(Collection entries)
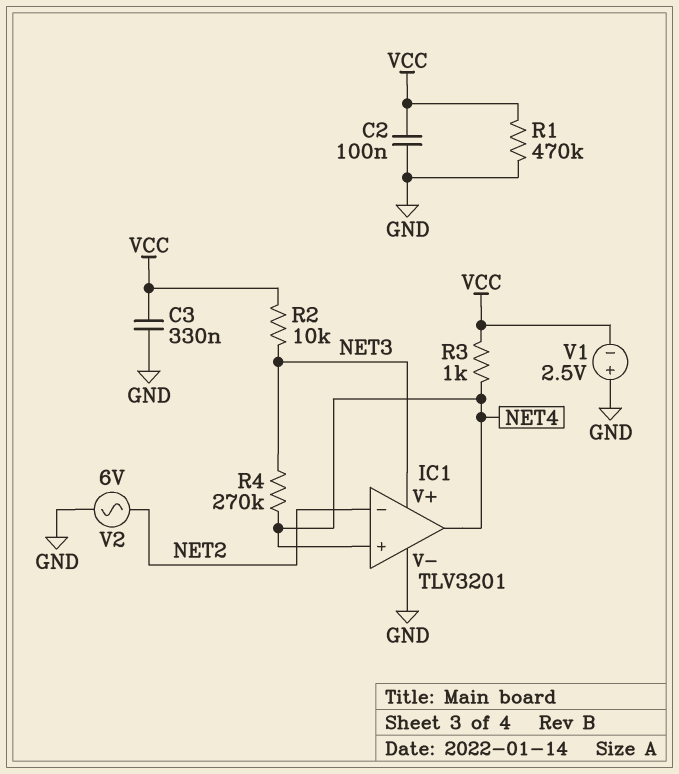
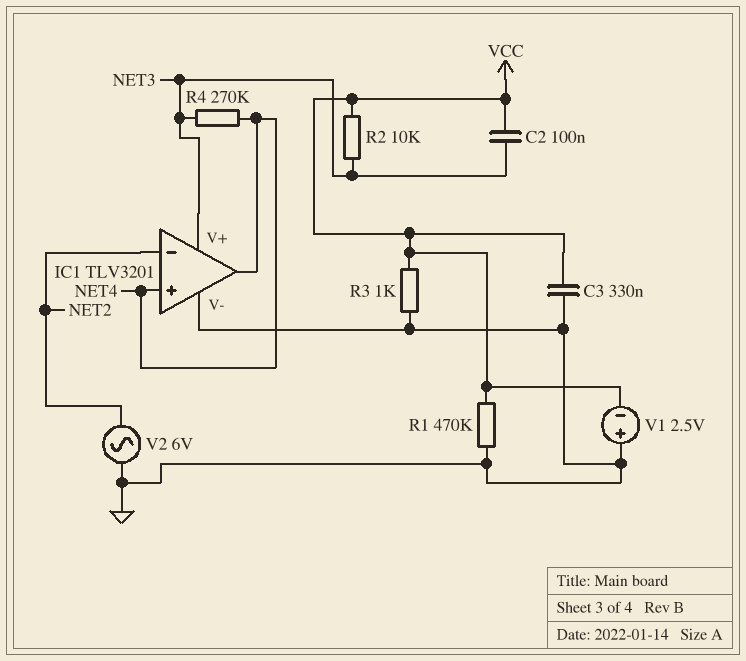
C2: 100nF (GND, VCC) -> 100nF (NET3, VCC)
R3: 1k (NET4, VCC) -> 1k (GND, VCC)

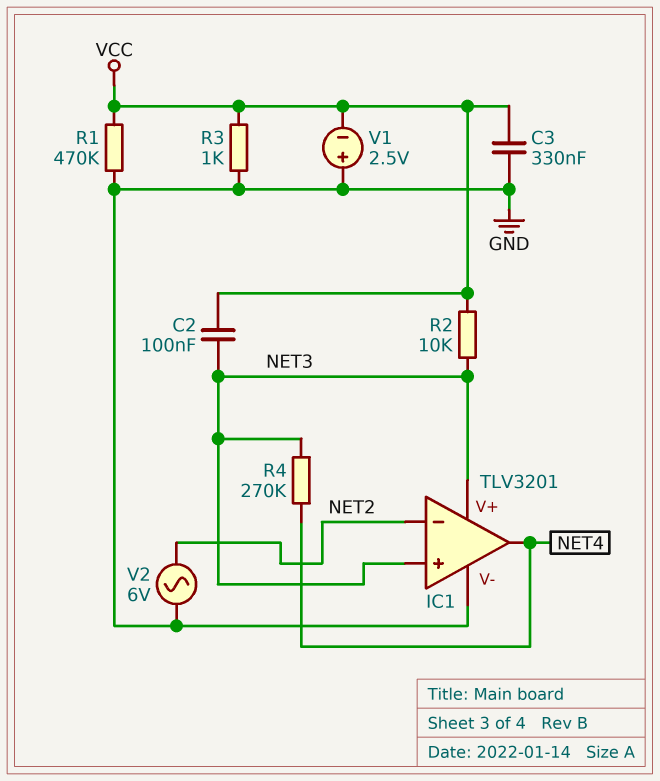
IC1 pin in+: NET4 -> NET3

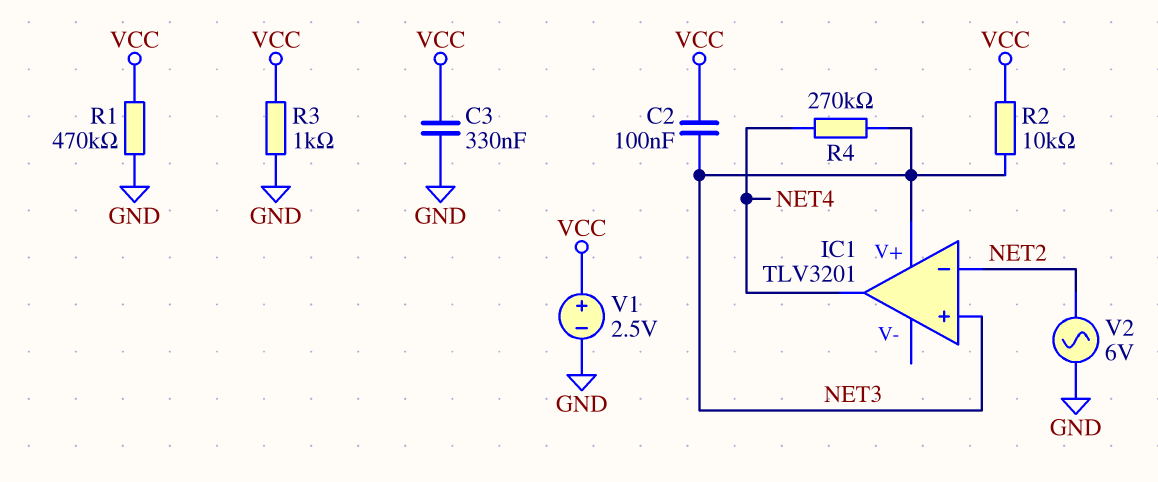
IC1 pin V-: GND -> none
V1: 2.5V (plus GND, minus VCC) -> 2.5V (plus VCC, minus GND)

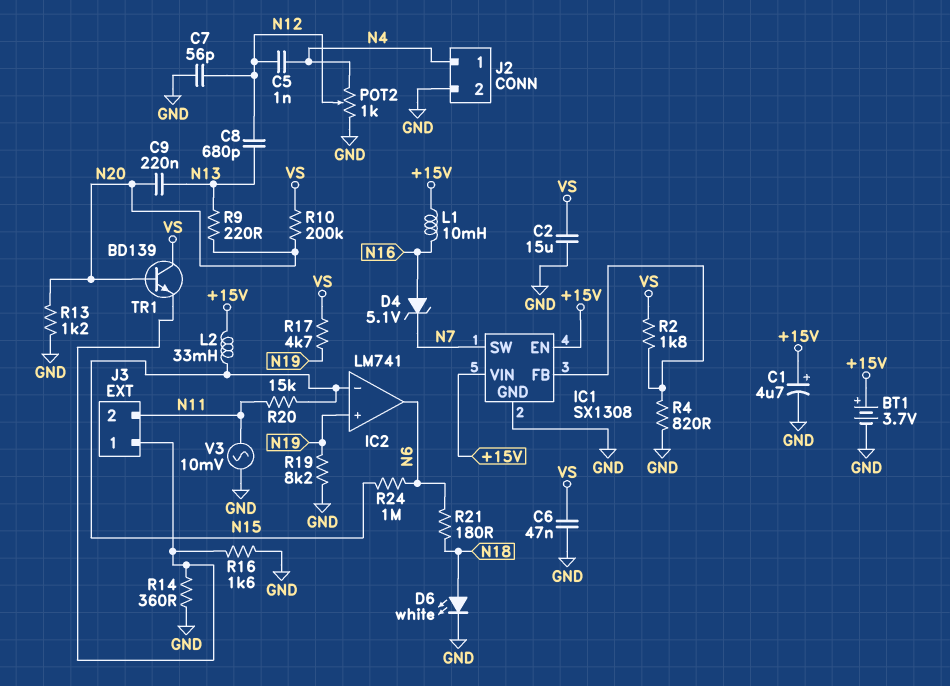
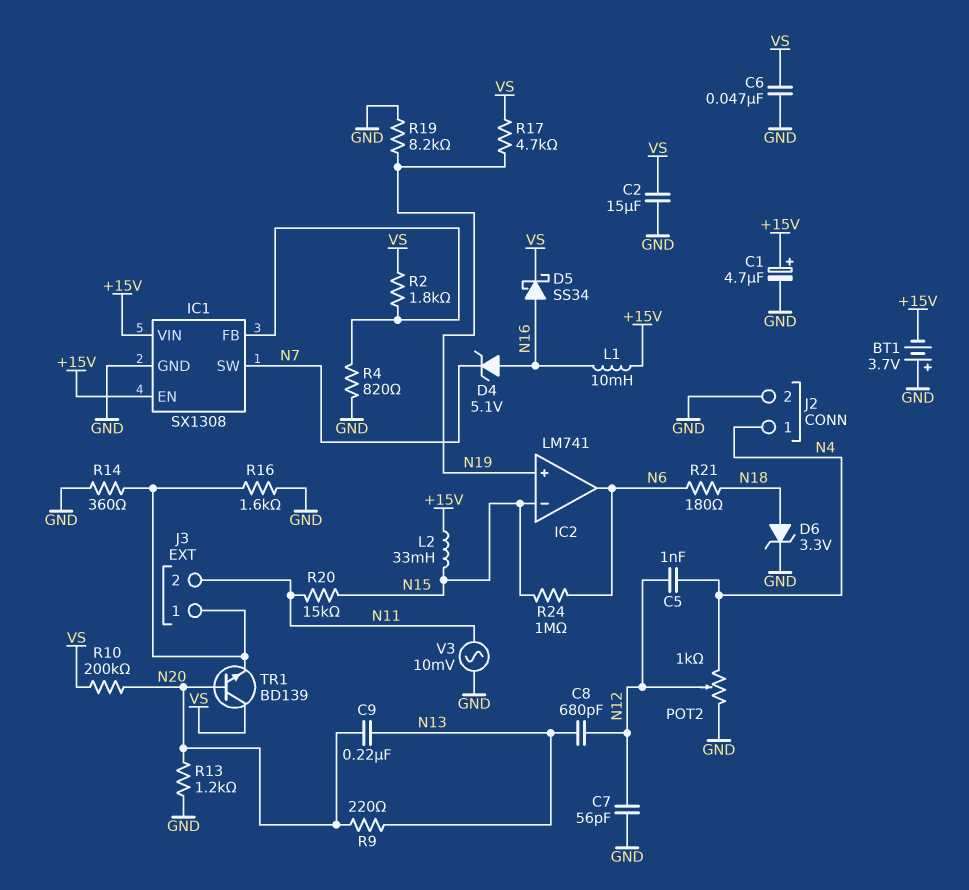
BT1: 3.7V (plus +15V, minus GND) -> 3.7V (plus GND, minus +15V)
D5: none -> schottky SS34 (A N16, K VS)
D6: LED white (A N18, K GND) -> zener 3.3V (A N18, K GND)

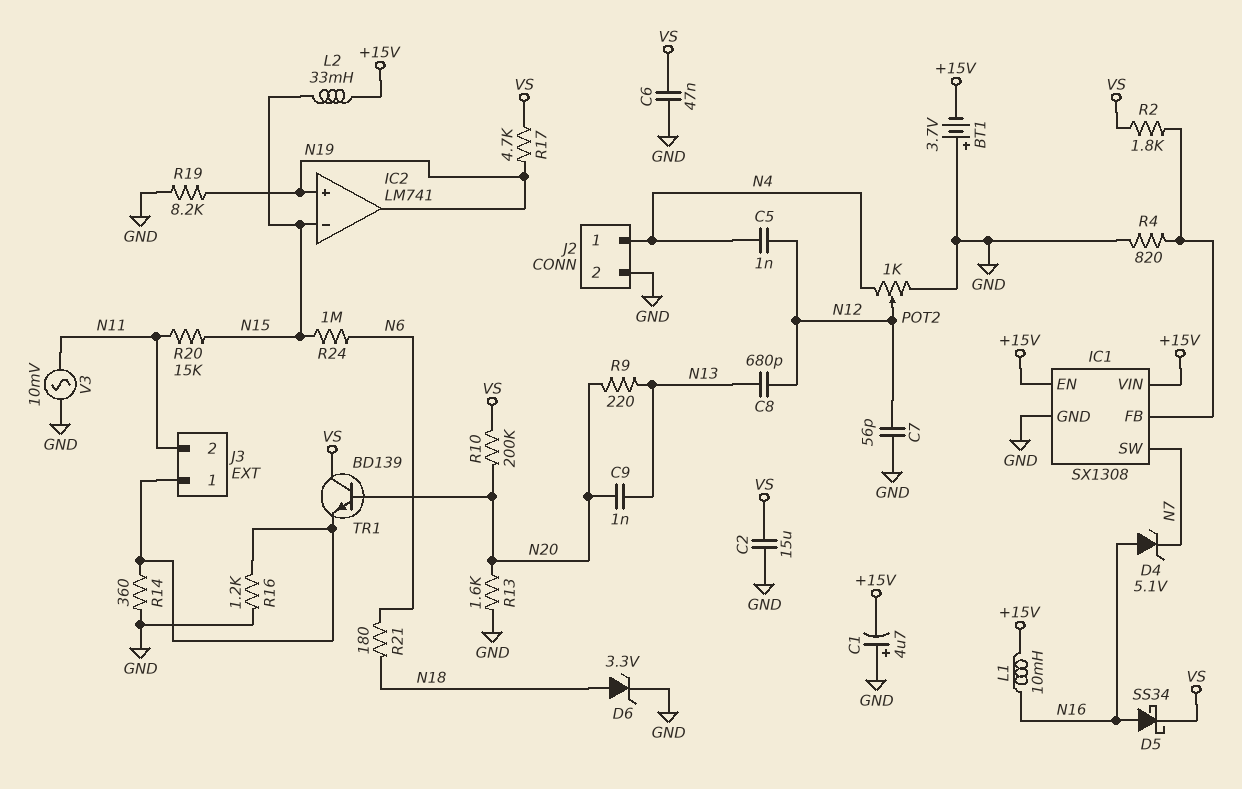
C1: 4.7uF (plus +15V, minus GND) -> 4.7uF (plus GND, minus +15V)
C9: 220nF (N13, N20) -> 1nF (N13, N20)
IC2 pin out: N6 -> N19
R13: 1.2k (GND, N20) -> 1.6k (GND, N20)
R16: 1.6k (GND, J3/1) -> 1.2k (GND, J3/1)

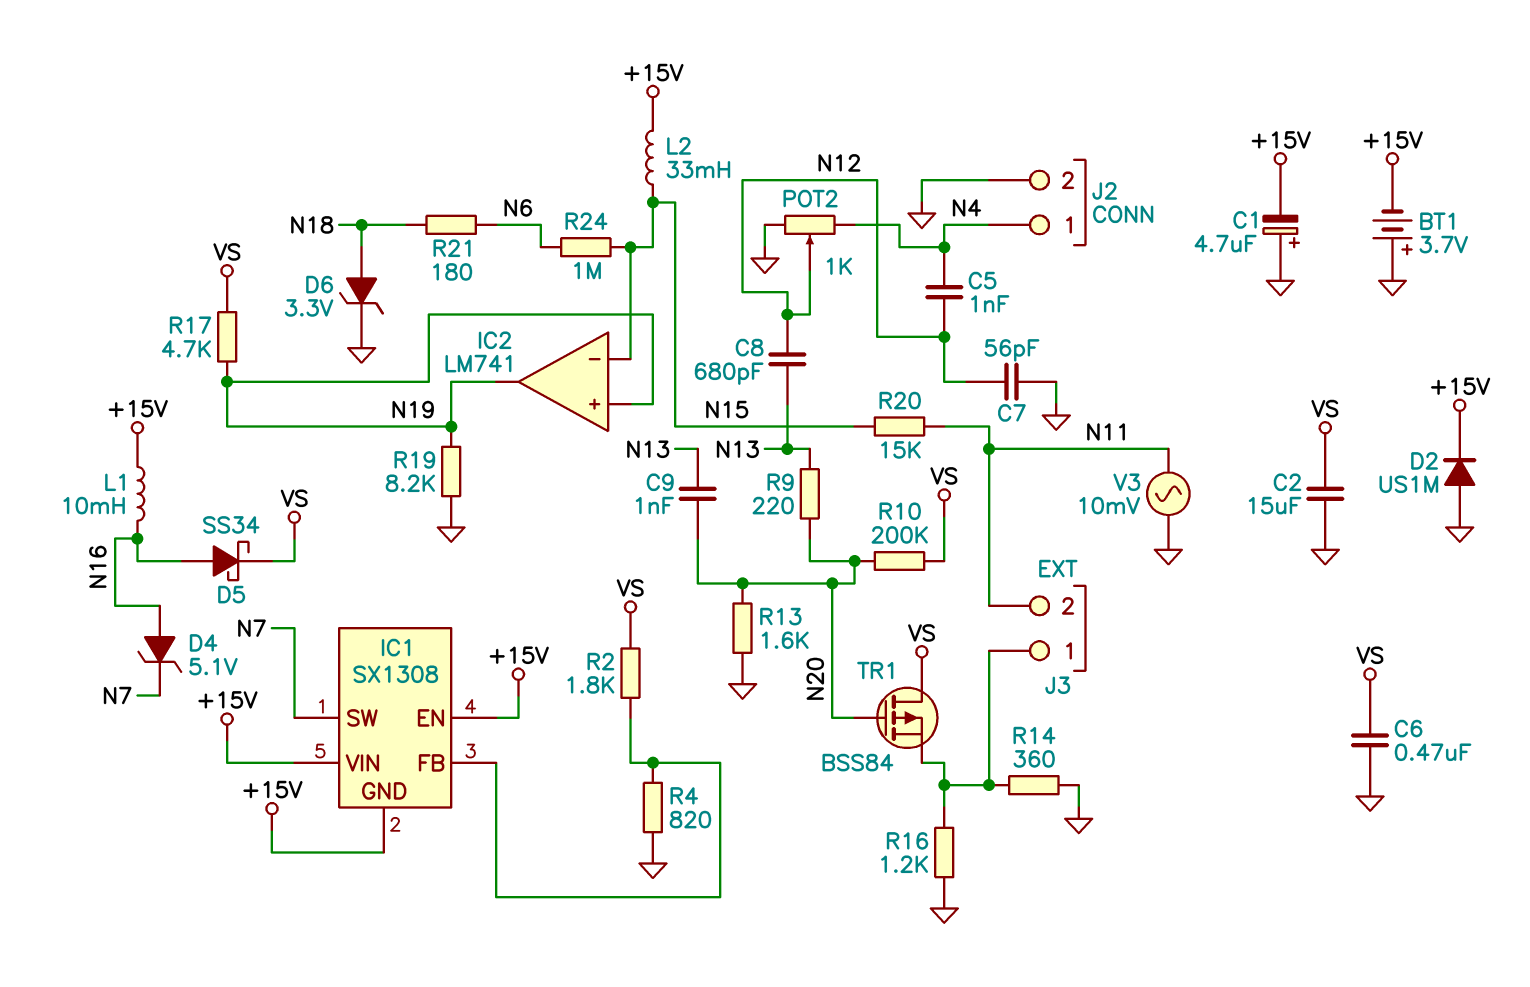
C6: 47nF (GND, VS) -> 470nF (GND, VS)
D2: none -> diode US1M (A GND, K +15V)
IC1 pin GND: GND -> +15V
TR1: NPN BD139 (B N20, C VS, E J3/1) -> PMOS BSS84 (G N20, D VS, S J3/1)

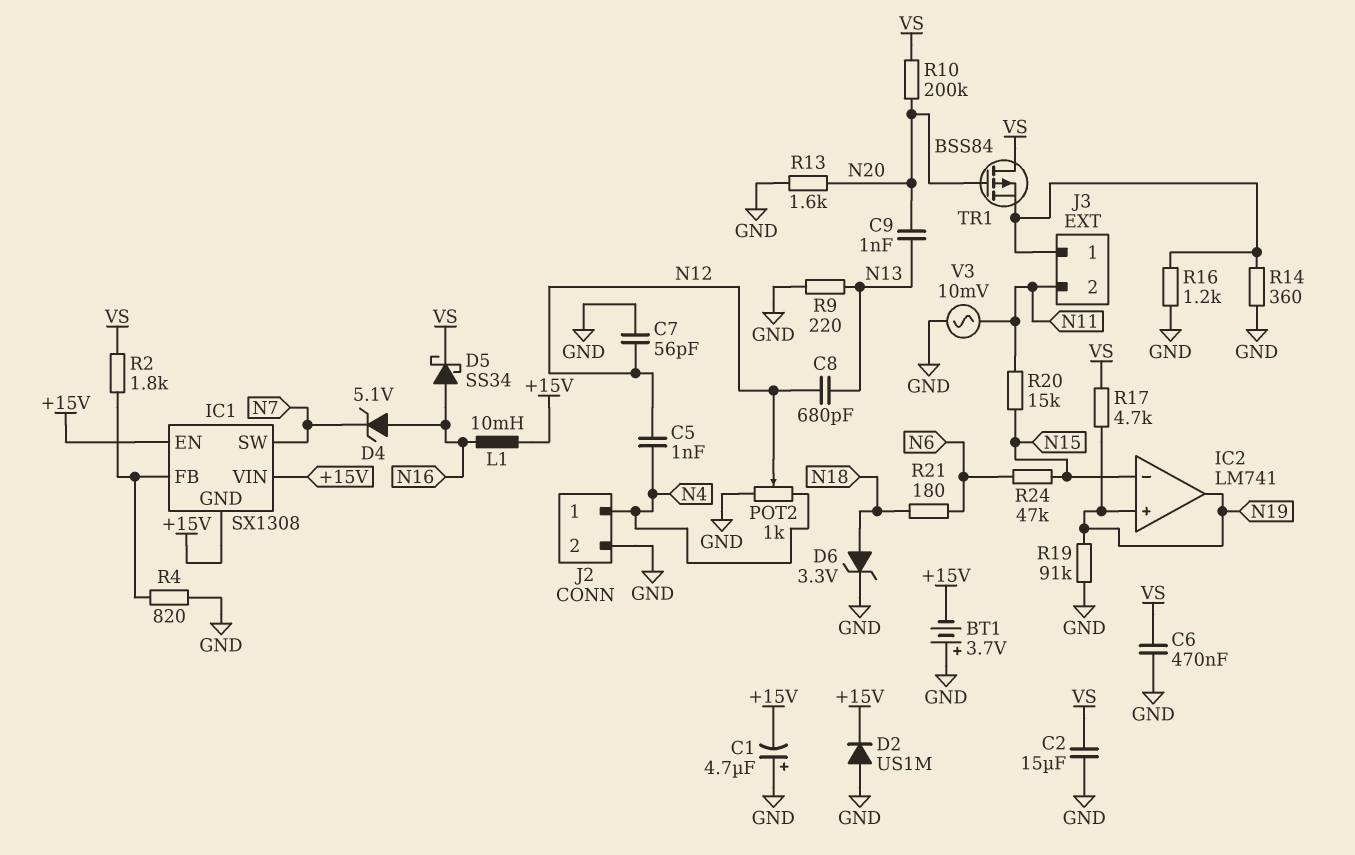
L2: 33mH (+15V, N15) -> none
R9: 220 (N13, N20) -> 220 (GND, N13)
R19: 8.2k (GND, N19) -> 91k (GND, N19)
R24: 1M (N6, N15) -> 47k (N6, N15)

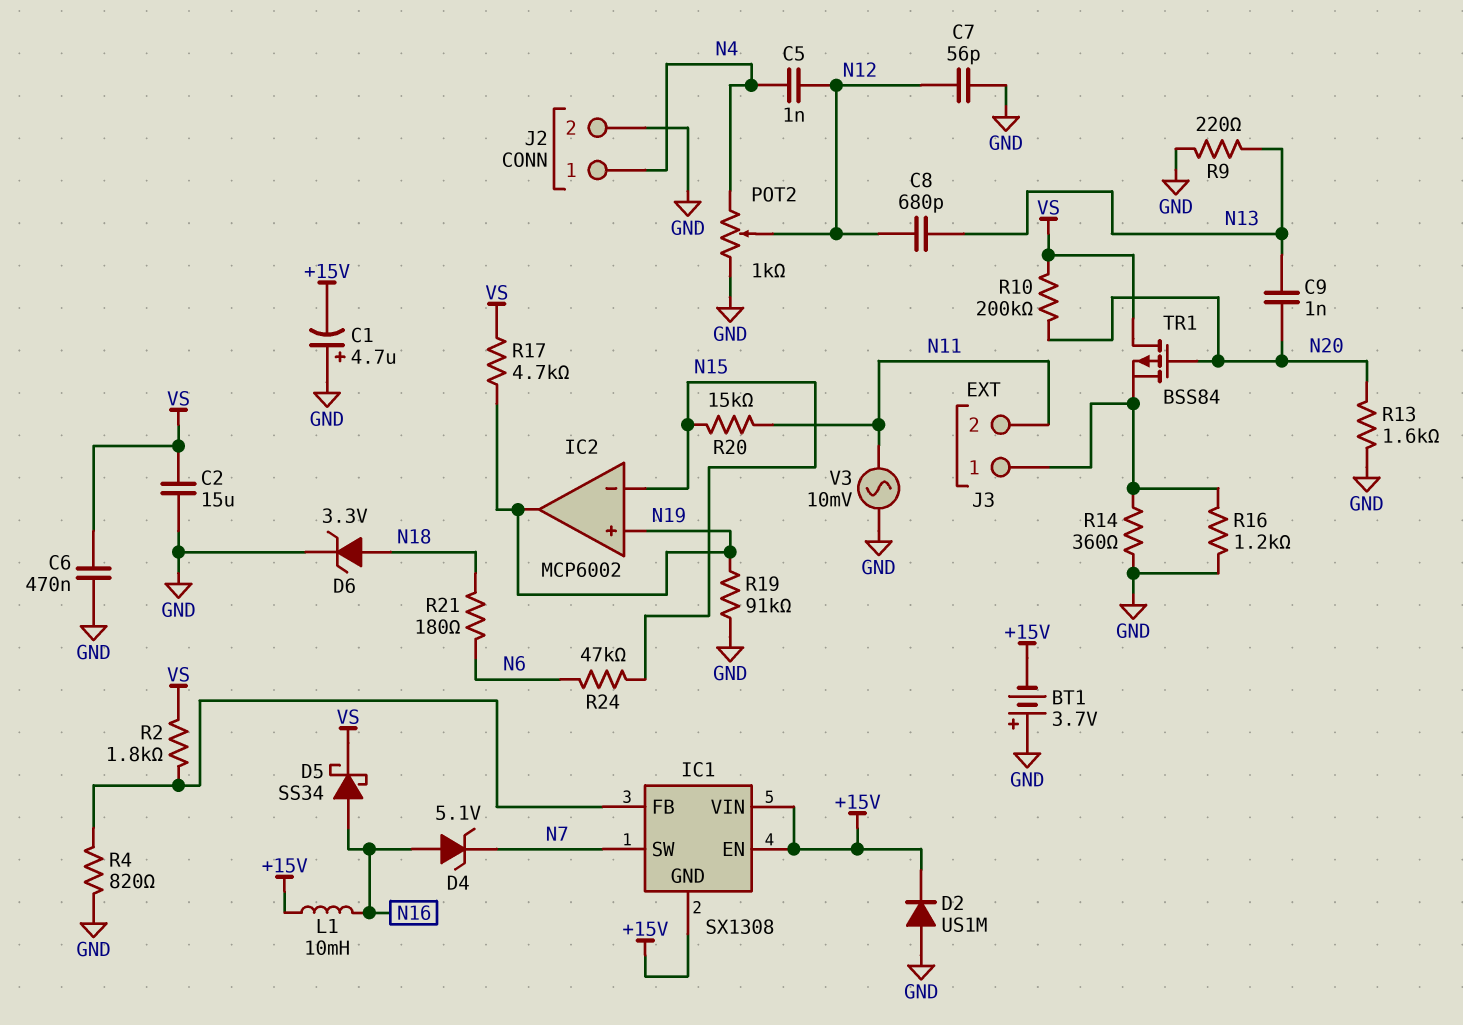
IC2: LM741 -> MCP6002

■ **Work item**: Say how many lines in the data above contain the string "none", and give no other output.

■ **Result of this exercise**: 4